- WORK ORDER
Using the records below, quote only the span that opens with the line containing "(641, 315) = (615, 219): red" and closes with the line containing "(740, 273) = (596, 170): red", exactly and inclusively.

- DATA
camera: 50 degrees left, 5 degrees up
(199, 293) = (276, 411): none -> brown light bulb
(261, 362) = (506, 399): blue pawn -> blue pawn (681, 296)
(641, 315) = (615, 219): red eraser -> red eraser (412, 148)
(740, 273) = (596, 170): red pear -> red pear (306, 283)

---

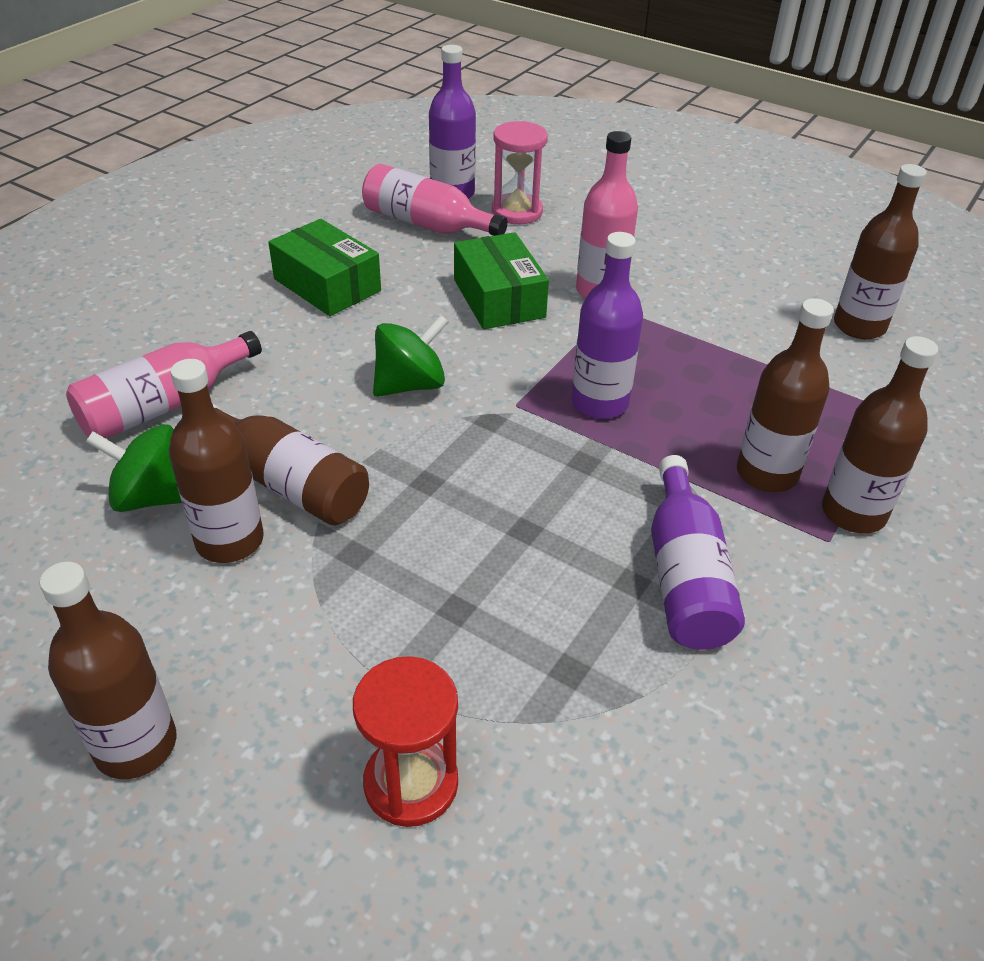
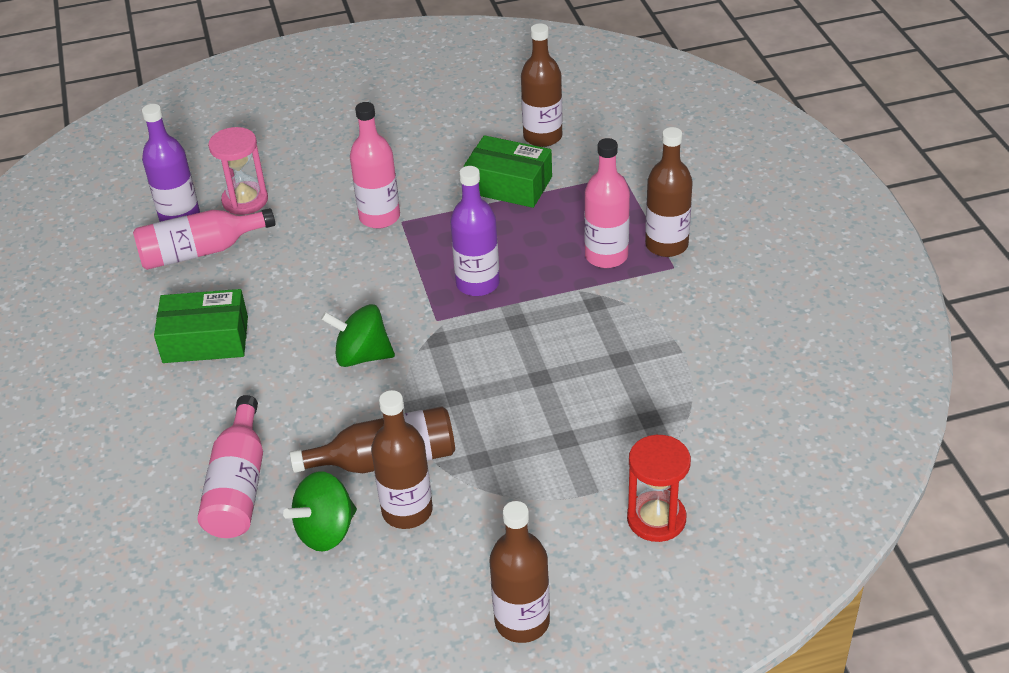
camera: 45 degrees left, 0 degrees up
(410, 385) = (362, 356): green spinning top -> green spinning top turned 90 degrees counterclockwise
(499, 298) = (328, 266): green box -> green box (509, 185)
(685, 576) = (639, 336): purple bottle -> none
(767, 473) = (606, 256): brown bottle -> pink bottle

- OUTPUT
(641, 315) = (615, 219): red eraser -> red eraser (412, 148)
(740, 273) = (596, 170): red pear -> red pear (306, 283)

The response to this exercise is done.